ASSIGNMENT: Print each line below verbatim, skipping every picture.

INPUT DATA:
━━━━━━━━━━━━━━━━

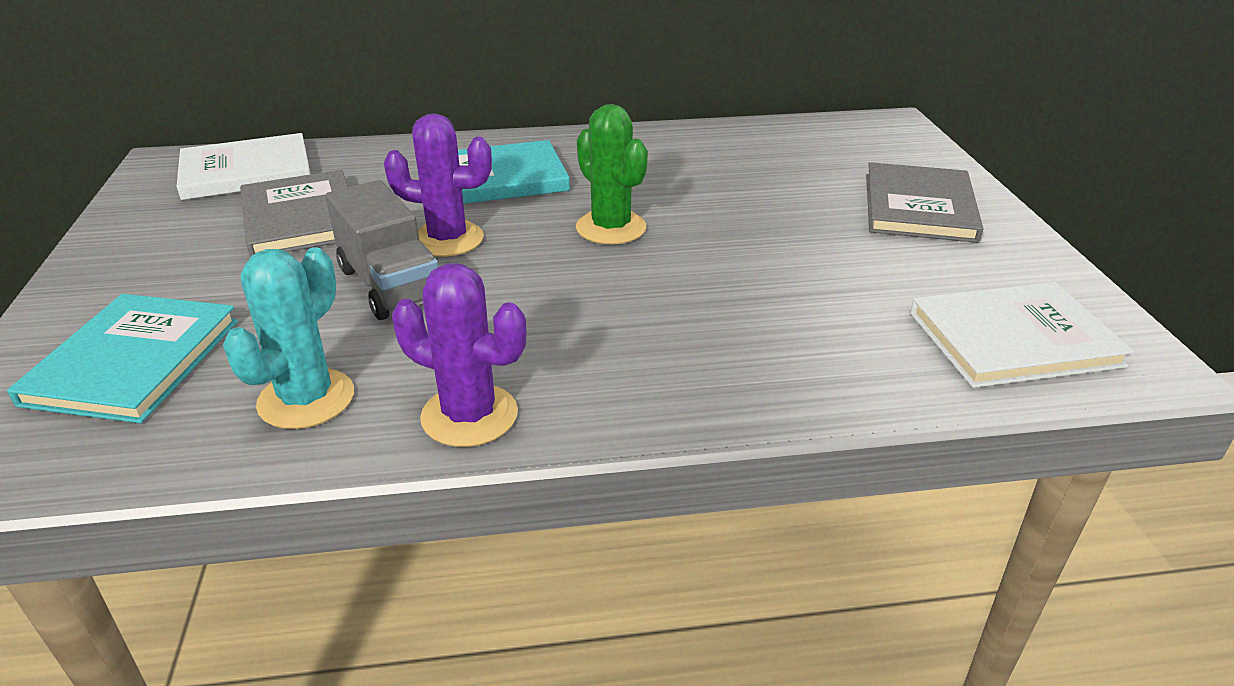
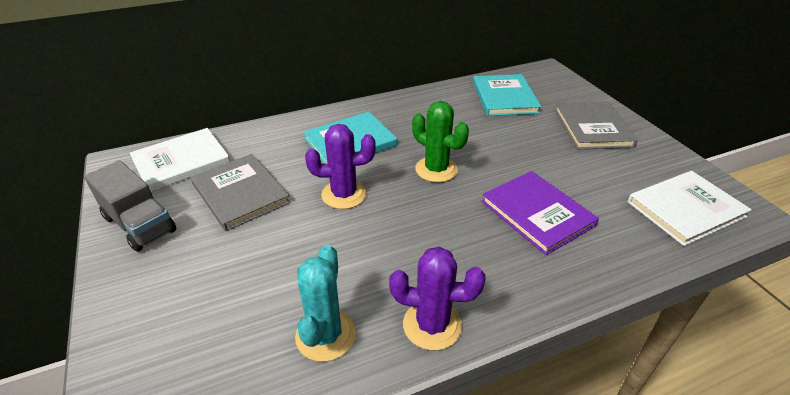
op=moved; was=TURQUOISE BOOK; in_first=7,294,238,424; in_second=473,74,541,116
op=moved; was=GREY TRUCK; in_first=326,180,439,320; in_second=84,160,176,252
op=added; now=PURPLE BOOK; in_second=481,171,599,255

━━━━━━━━━━━━━━━━

TASK RESPONSE:
op=moved; was=TURQUOISE BOOK; in_first=7,294,238,424; in_second=473,74,541,116
op=moved; was=GREY TRUCK; in_first=326,180,439,320; in_second=84,160,176,252
op=added; now=PURPLE BOOK; in_second=481,171,599,255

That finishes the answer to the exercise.